- Description of the task -
Write the records below out again word for word, with the pictures removed.

- Source material -
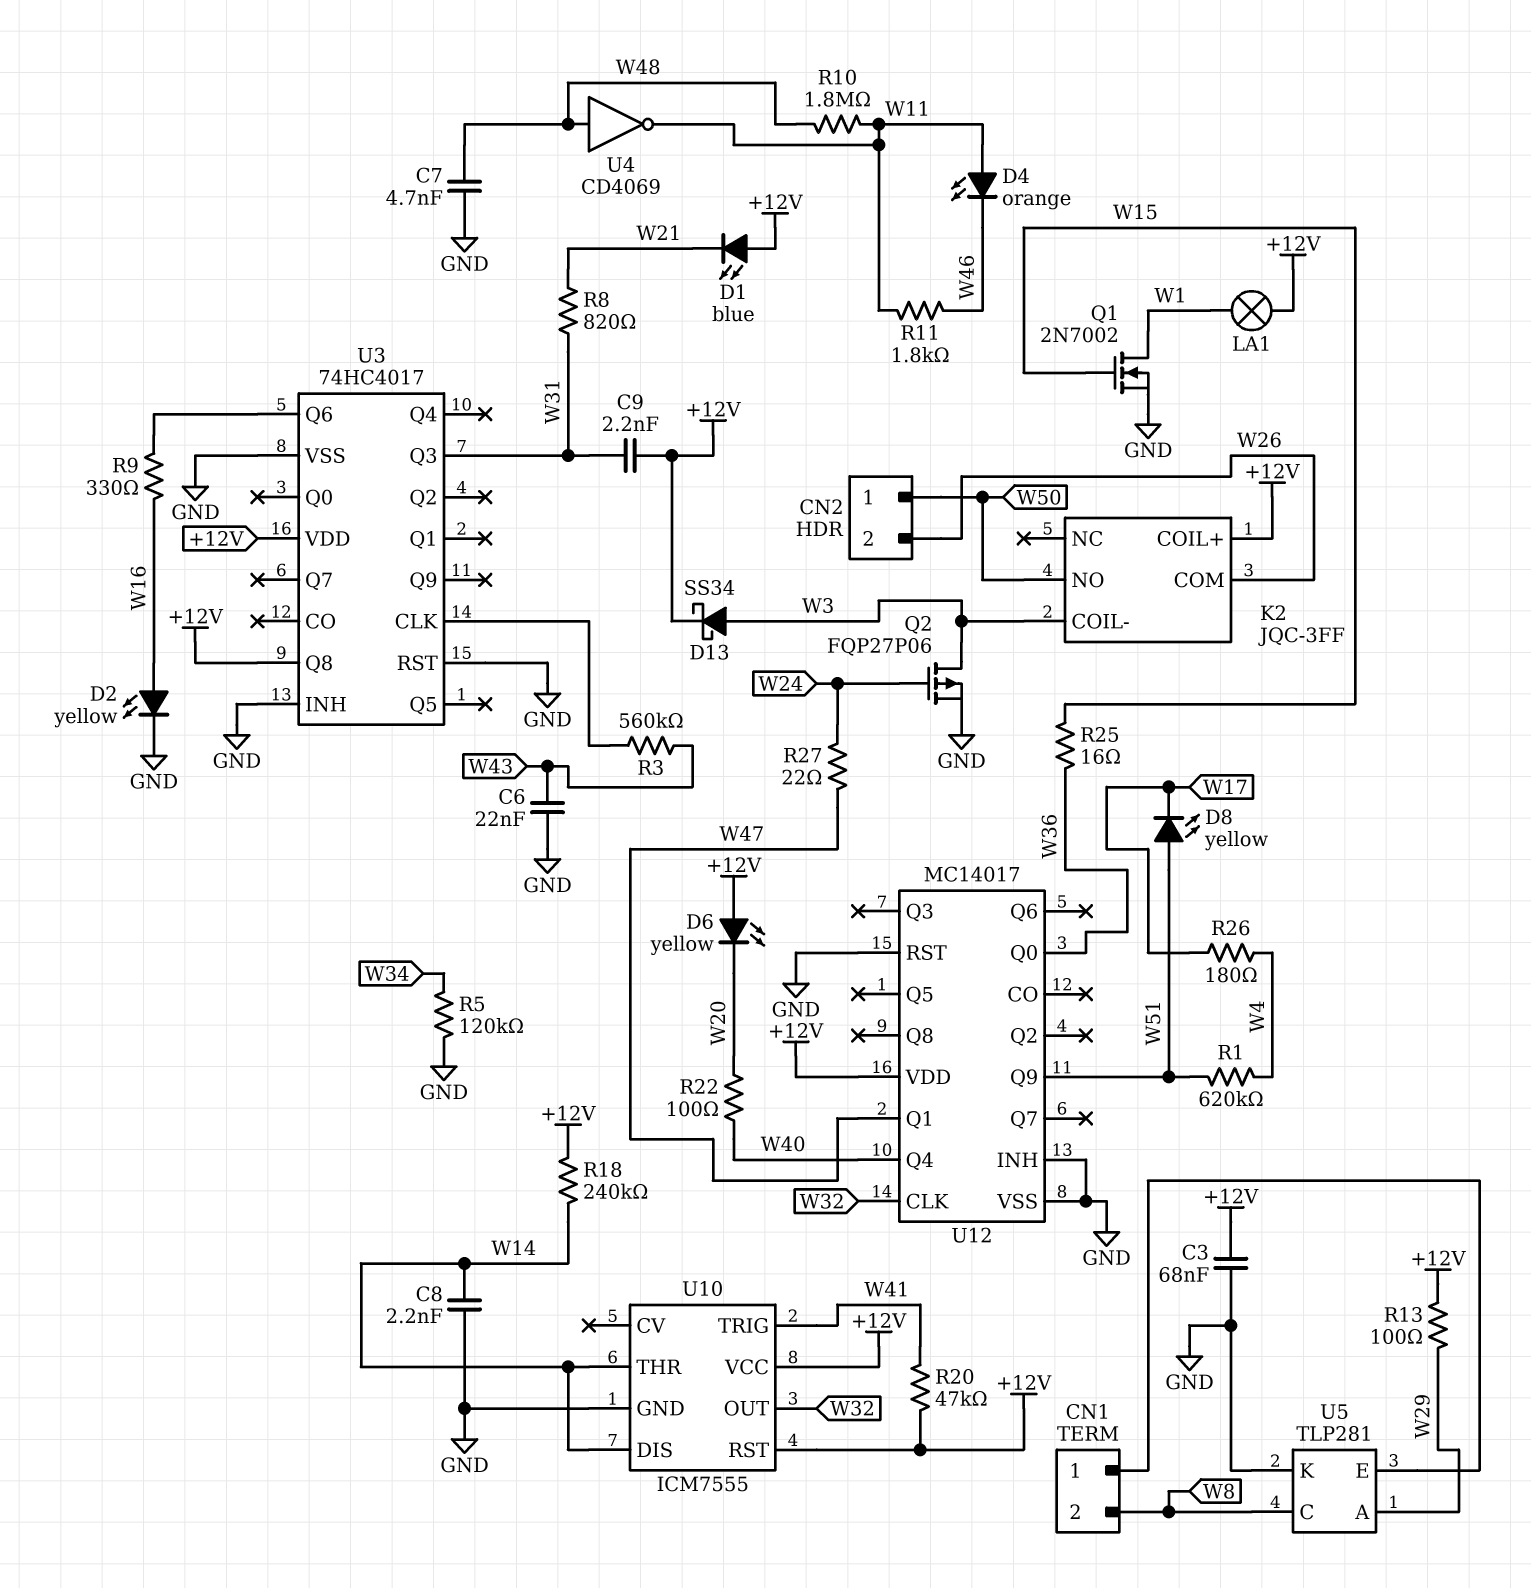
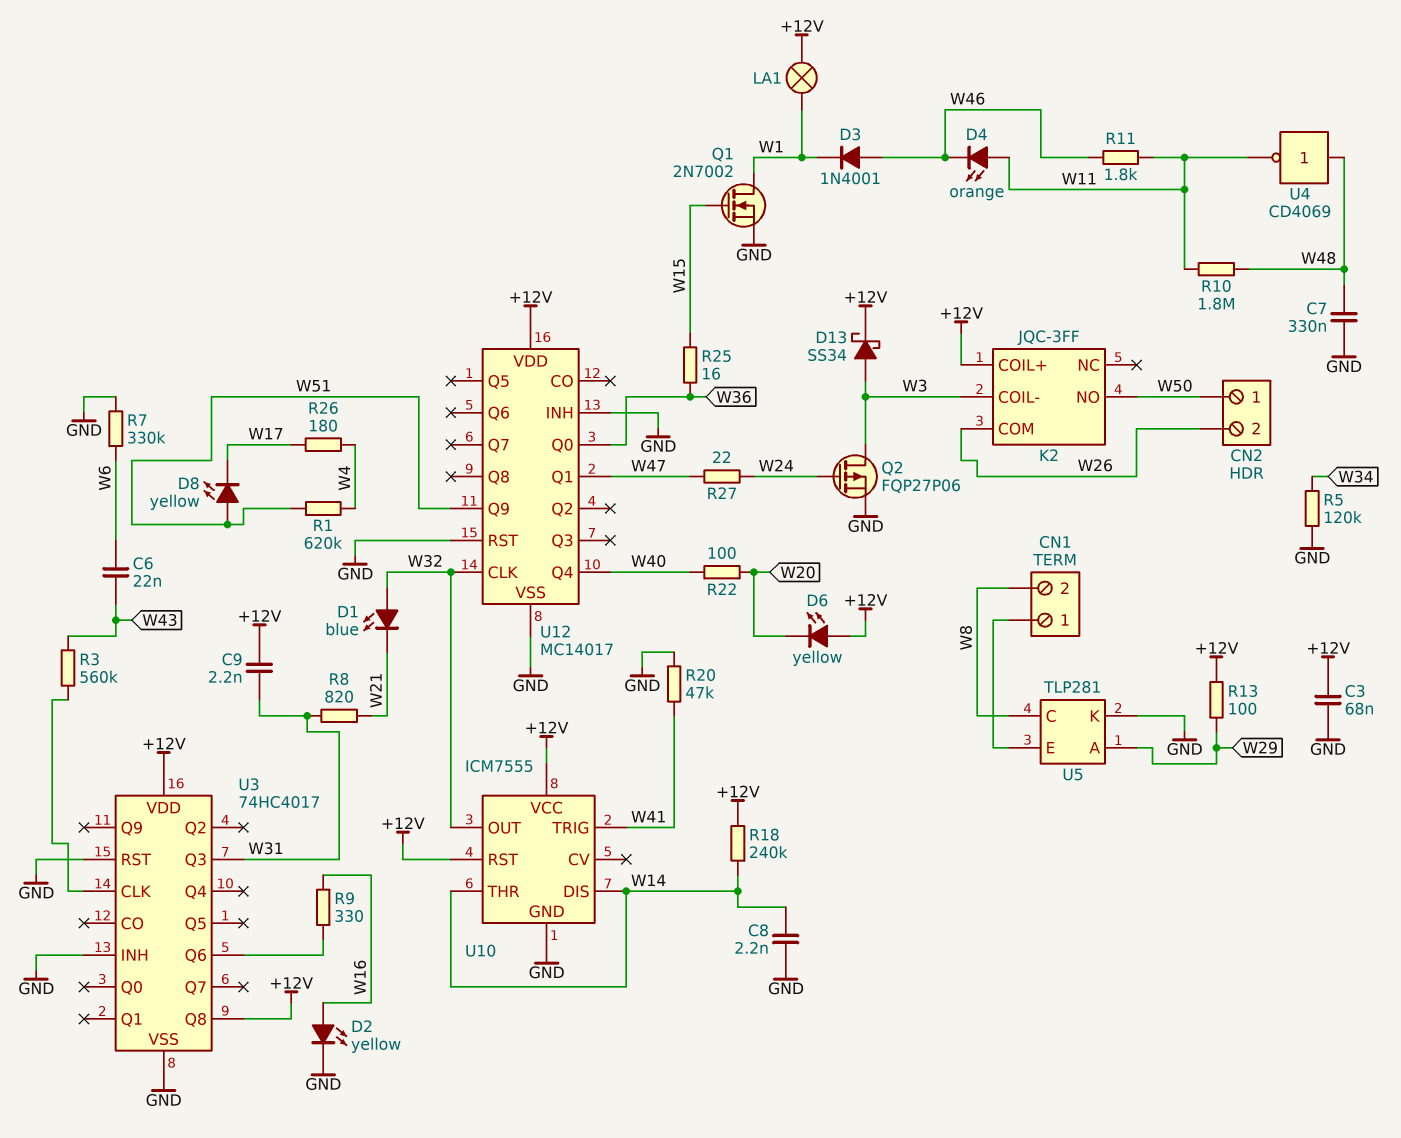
C6: 22nF (GND, W43) -> 22nF (W6, W43)
C7: 4.7nF (GND, W48) -> 330nF (GND, W48)
D1: LED blue (A +12V, K W21) -> LED blue (A W32, K W21)
D3: none -> diode 1N4001 (A W46, K W1)
R7: none -> 330k (GND, W6)
R20: 47k (+12V, W41) -> 47k (GND, W41)

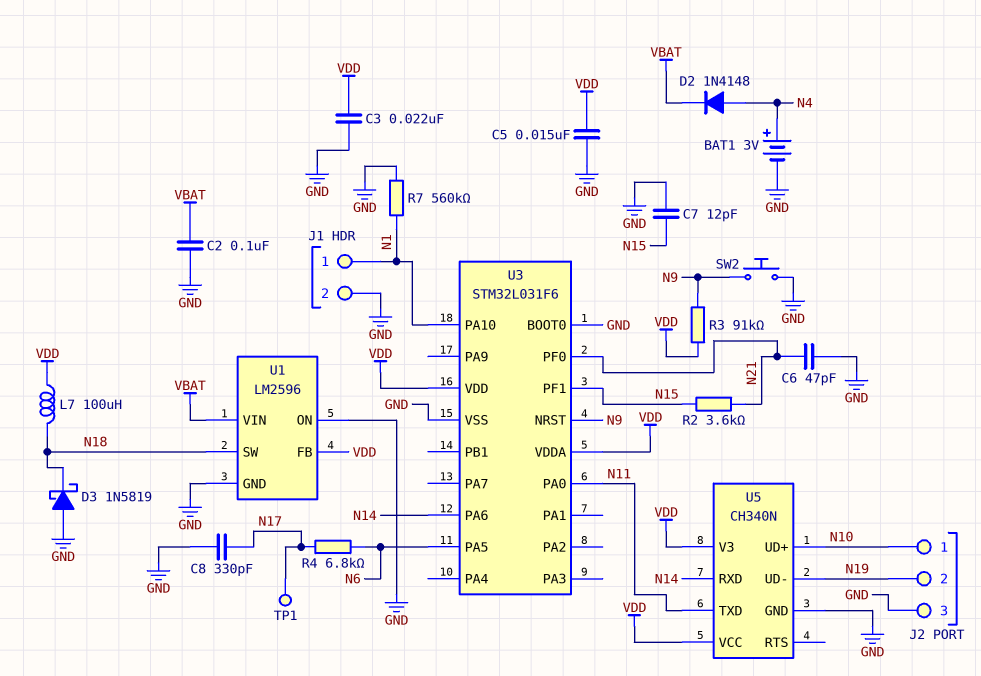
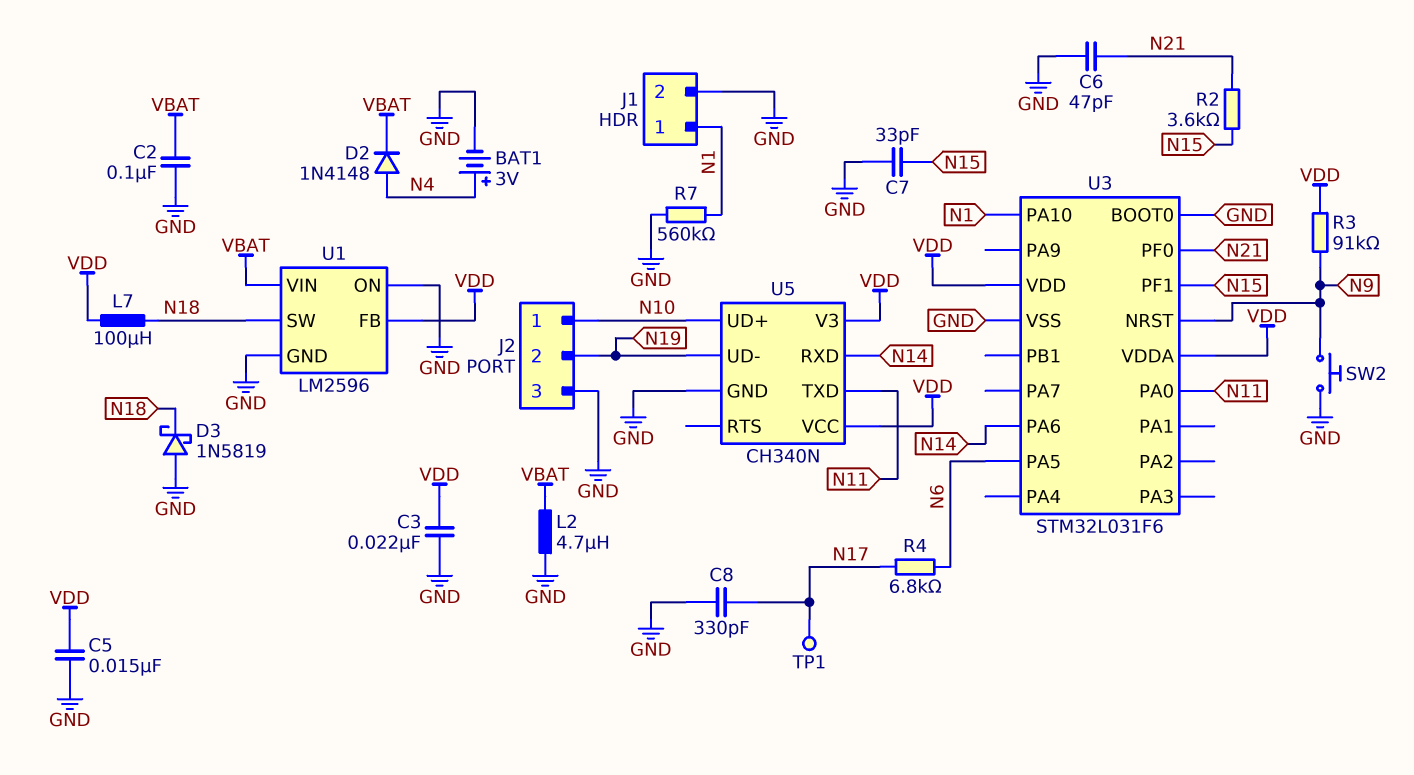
C7: 12pF (GND, N15) -> 33pF (GND, N15)
L2: none -> 4.7uH (GND, VBAT)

- Task solution -
C6: 22nF (GND, W43) -> 22nF (W6, W43)
C7: 4.7nF (GND, W48) -> 330nF (GND, W48)
D1: LED blue (A +12V, K W21) -> LED blue (A W32, K W21)
D3: none -> diode 1N4001 (A W46, K W1)
R7: none -> 330k (GND, W6)
R20: 47k (+12V, W41) -> 47k (GND, W41)

C7: 12pF (GND, N15) -> 33pF (GND, N15)
L2: none -> 4.7uH (GND, VBAT)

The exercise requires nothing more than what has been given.